• Data shown
=== Begin Enclosure ===
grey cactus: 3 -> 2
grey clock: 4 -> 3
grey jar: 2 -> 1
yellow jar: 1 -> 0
=== End Enclosure ===
=== Begin Enclosure ===
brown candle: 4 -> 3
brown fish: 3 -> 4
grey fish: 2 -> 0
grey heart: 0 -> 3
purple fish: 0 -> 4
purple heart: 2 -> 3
=== End Enclosure ===
• Exercise requirements
Using the material above, gather every line that includes "fish".

• Solution below
brown fish: 3 -> 4
grey fish: 2 -> 0
purple fish: 0 -> 4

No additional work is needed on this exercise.